◆ SOURCE DATA
- - -

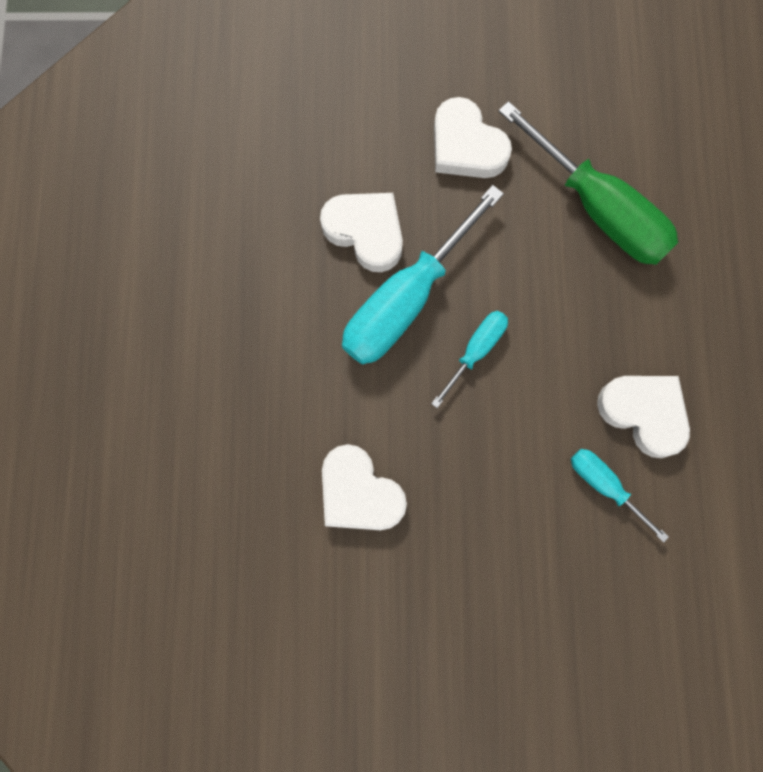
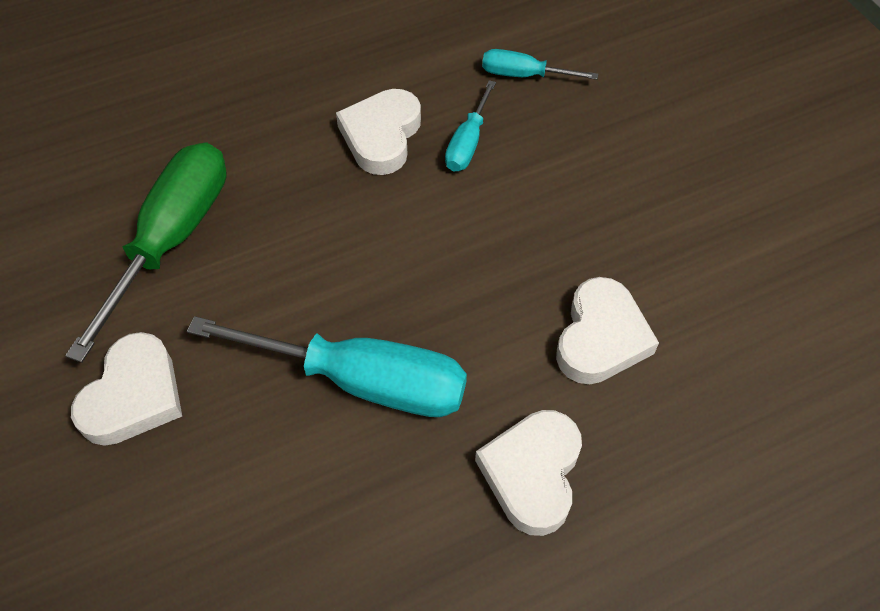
camera: 115 degrees left, 20 degrees down
(365, 232) = (294, 461): white heart -> white heart (532, 473)
(476, 351) = (389, 291): turquoise screwdriver -> turquoise screwdriver (524, 75)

- - -

◆ WHAT TO DO
In your copy, leave out the pictures and reproduce the material above exactly.

◆ TASK OUTPUT
camera: 115 degrees left, 20 degrees down
(365, 232) = (294, 461): white heart -> white heart (532, 473)
(476, 351) = (389, 291): turquoise screwdriver -> turquoise screwdriver (524, 75)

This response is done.